Repeat the lines below exactly as written, please, from the line with "C8: 100nF (DGND, U2/PA1)" to the line with "RV1: none -> 1k (DGND, VEXT, wiper U2/PA1)", both lines included, and no others.
Start of GIVEN INFORMATION
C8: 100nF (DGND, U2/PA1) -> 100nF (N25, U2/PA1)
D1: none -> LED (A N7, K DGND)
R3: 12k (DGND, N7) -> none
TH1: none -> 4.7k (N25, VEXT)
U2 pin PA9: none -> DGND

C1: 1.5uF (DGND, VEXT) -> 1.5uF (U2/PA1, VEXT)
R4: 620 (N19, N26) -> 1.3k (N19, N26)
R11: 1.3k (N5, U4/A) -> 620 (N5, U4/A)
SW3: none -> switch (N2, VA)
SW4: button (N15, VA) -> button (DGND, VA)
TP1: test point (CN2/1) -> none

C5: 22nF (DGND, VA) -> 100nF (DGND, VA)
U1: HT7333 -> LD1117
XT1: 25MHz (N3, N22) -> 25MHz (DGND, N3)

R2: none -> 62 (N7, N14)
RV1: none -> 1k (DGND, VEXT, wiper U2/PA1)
End of GIVEN INFORMATION
Start of GIVEN INFORMATION
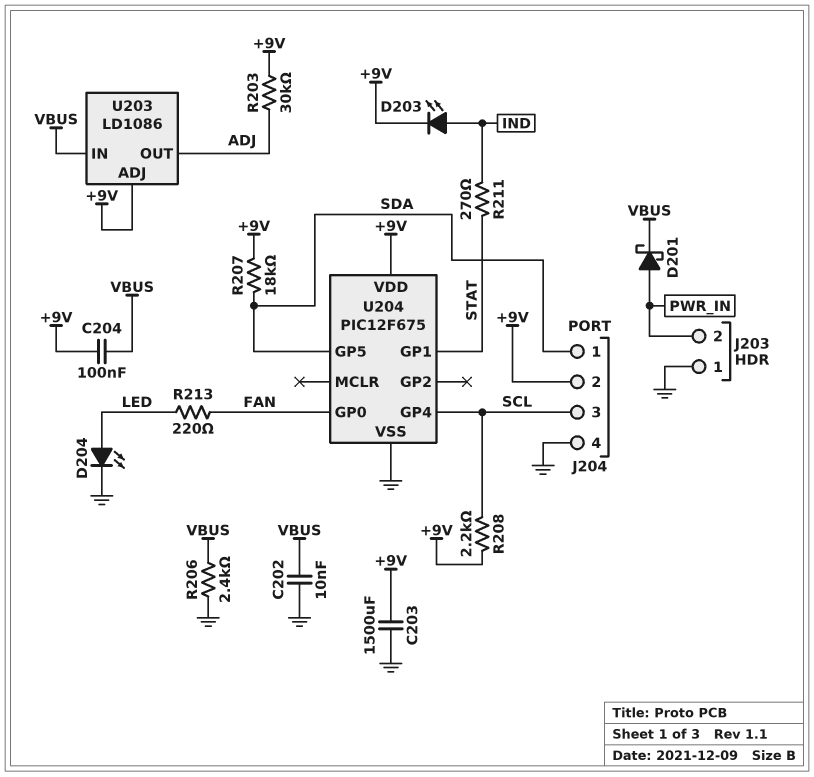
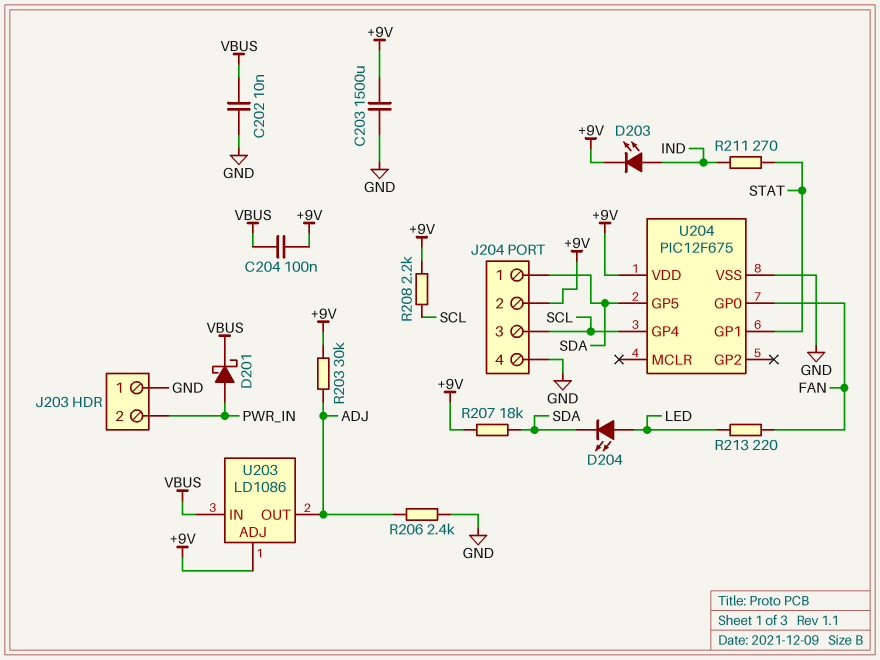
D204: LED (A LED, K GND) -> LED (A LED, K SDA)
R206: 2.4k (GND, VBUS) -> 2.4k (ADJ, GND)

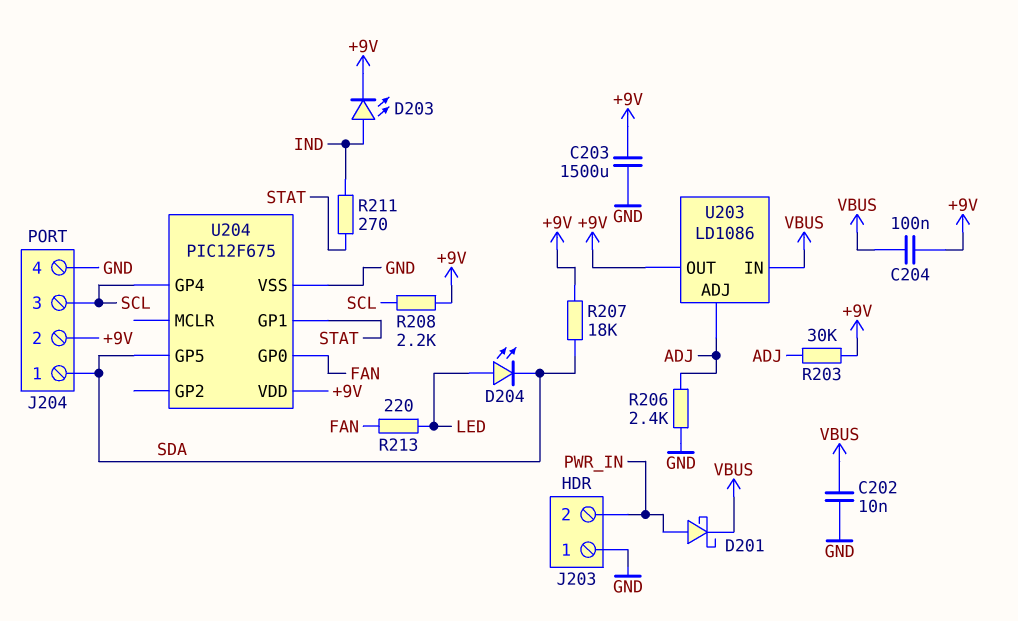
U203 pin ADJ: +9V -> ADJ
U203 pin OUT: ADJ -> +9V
End of GIVEN INFORMATION
- RESPONSE BOX -
C8: 100nF (DGND, U2/PA1) -> 100nF (N25, U2/PA1)
D1: none -> LED (A N7, K DGND)
R3: 12k (DGND, N7) -> none
TH1: none -> 4.7k (N25, VEXT)
U2 pin PA9: none -> DGND

C1: 1.5uF (DGND, VEXT) -> 1.5uF (U2/PA1, VEXT)
R4: 620 (N19, N26) -> 1.3k (N19, N26)
R11: 1.3k (N5, U4/A) -> 620 (N5, U4/A)
SW3: none -> switch (N2, VA)
SW4: button (N15, VA) -> button (DGND, VA)
TP1: test point (CN2/1) -> none

C5: 22nF (DGND, VA) -> 100nF (DGND, VA)
U1: HT7333 -> LD1117
XT1: 25MHz (N3, N22) -> 25MHz (DGND, N3)

R2: none -> 62 (N7, N14)
RV1: none -> 1k (DGND, VEXT, wiper U2/PA1)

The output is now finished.